AIM OF THE EXERCISE:
From the listing below, reproduce word for word the part that opens with the line containing "(709, 352) = (834, 452): blue" and closes with the line containing "(854, 239) = (871, 258): white"; reproduce nothing else.

THE DATA:

- - -

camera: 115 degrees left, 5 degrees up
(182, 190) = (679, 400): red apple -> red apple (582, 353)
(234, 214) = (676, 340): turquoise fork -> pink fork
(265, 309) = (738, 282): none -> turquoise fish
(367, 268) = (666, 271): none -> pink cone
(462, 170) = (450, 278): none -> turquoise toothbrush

- - -

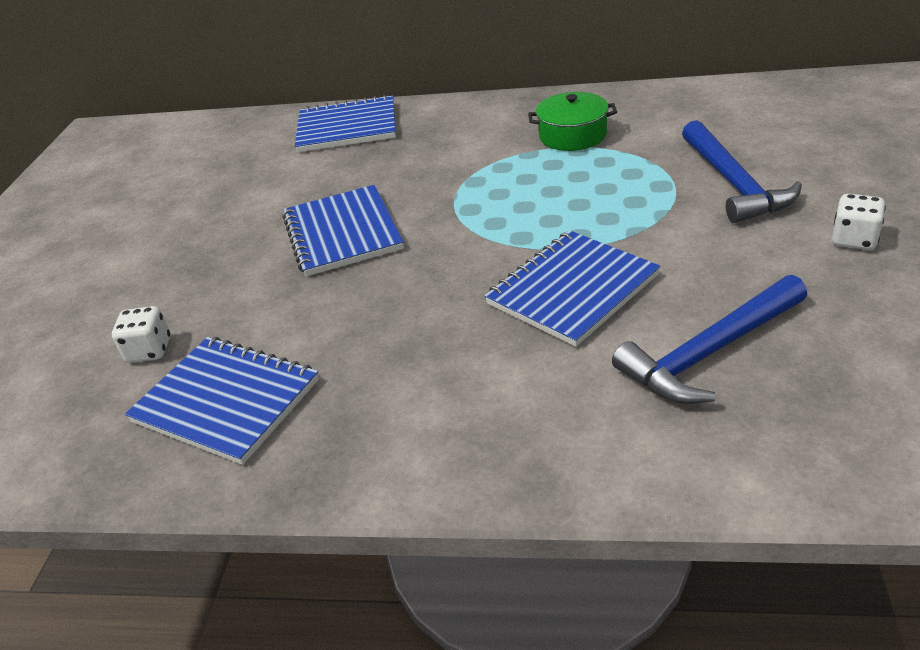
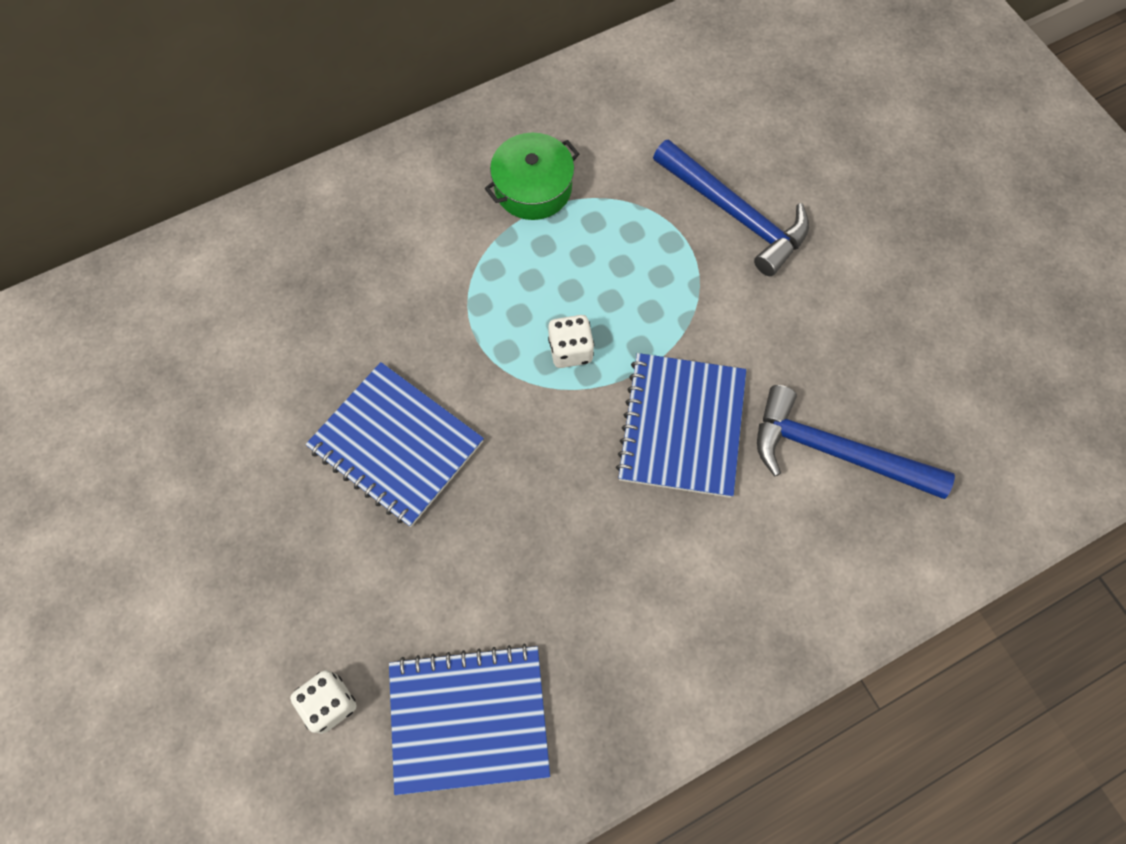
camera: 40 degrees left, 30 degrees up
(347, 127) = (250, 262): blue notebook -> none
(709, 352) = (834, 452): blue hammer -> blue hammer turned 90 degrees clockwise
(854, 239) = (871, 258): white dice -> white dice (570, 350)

- - -

SOLUTION FOR THIS EXERCISE:
(709, 352) = (834, 452): blue hammer -> blue hammer turned 90 degrees clockwise
(854, 239) = (871, 258): white dice -> white dice (570, 350)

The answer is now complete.